(Provided records)

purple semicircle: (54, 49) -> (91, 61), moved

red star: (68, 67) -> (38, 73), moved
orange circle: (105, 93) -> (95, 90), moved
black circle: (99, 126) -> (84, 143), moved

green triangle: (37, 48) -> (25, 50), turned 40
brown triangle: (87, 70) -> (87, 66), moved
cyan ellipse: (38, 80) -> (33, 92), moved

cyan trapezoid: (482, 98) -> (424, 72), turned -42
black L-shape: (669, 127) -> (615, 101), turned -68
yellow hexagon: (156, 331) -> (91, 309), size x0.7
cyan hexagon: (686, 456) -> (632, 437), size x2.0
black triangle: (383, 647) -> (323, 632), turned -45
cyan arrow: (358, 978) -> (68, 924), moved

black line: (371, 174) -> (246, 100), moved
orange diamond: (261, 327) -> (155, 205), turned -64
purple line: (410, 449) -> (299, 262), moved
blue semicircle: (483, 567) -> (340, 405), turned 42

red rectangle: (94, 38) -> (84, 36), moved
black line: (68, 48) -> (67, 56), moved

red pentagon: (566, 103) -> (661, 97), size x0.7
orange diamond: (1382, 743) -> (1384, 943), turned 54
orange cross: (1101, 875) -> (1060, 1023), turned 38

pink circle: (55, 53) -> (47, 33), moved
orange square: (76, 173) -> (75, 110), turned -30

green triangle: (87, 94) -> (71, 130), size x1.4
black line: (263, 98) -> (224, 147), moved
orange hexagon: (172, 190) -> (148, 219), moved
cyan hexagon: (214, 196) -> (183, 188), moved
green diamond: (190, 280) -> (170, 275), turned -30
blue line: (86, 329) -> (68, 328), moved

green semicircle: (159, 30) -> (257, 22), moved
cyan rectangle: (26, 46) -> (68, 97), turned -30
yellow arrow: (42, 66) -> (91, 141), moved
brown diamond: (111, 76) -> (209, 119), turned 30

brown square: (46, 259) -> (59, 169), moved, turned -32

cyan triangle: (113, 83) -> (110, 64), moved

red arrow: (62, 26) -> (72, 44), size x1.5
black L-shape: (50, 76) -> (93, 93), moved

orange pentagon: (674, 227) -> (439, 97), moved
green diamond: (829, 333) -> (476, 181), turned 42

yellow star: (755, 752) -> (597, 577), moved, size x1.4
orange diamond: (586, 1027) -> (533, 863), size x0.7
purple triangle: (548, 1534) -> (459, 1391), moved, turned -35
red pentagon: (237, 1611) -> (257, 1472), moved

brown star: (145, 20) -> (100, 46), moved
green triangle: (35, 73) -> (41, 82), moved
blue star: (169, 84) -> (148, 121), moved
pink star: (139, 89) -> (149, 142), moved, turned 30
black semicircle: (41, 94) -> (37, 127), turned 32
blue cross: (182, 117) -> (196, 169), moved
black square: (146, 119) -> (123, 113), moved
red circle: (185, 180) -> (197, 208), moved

(End Provided records)

Task description: Output every line above so that it reads exactly as before.

Completed task:
purple semicircle: (54, 49) -> (91, 61), moved

red star: (68, 67) -> (38, 73), moved
orange circle: (105, 93) -> (95, 90), moved
black circle: (99, 126) -> (84, 143), moved

green triangle: (37, 48) -> (25, 50), turned 40
brown triangle: (87, 70) -> (87, 66), moved
cyan ellipse: (38, 80) -> (33, 92), moved

cyan trapezoid: (482, 98) -> (424, 72), turned -42
black L-shape: (669, 127) -> (615, 101), turned -68
yellow hexagon: (156, 331) -> (91, 309), size x0.7
cyan hexagon: (686, 456) -> (632, 437), size x2.0
black triangle: (383, 647) -> (323, 632), turned -45
cyan arrow: (358, 978) -> (68, 924), moved

black line: (371, 174) -> (246, 100), moved
orange diamond: (261, 327) -> (155, 205), turned -64
purple line: (410, 449) -> (299, 262), moved
blue semicircle: (483, 567) -> (340, 405), turned 42

red rectangle: (94, 38) -> (84, 36), moved
black line: (68, 48) -> (67, 56), moved

red pentagon: (566, 103) -> (661, 97), size x0.7
orange diamond: (1382, 743) -> (1384, 943), turned 54
orange cross: (1101, 875) -> (1060, 1023), turned 38

pink circle: (55, 53) -> (47, 33), moved
orange square: (76, 173) -> (75, 110), turned -30

green triangle: (87, 94) -> (71, 130), size x1.4
black line: (263, 98) -> (224, 147), moved
orange hexagon: (172, 190) -> (148, 219), moved
cyan hexagon: (214, 196) -> (183, 188), moved
green diamond: (190, 280) -> (170, 275), turned -30
blue line: (86, 329) -> (68, 328), moved

green semicircle: (159, 30) -> (257, 22), moved
cyan rectangle: (26, 46) -> (68, 97), turned -30
yellow arrow: (42, 66) -> (91, 141), moved
brown diamond: (111, 76) -> (209, 119), turned 30

brown square: (46, 259) -> (59, 169), moved, turned -32

cyan triangle: (113, 83) -> (110, 64), moved

red arrow: (62, 26) -> (72, 44), size x1.5
black L-shape: (50, 76) -> (93, 93), moved

orange pentagon: (674, 227) -> (439, 97), moved
green diamond: (829, 333) -> (476, 181), turned 42

yellow star: (755, 752) -> (597, 577), moved, size x1.4
orange diamond: (586, 1027) -> (533, 863), size x0.7
purple triangle: (548, 1534) -> (459, 1391), moved, turned -35
red pentagon: (237, 1611) -> (257, 1472), moved

brown star: (145, 20) -> (100, 46), moved
green triangle: (35, 73) -> (41, 82), moved
blue star: (169, 84) -> (148, 121), moved
pink star: (139, 89) -> (149, 142), moved, turned 30
black semicircle: (41, 94) -> (37, 127), turned 32
blue cross: (182, 117) -> (196, 169), moved
black square: (146, 119) -> (123, 113), moved
red circle: (185, 180) -> (197, 208), moved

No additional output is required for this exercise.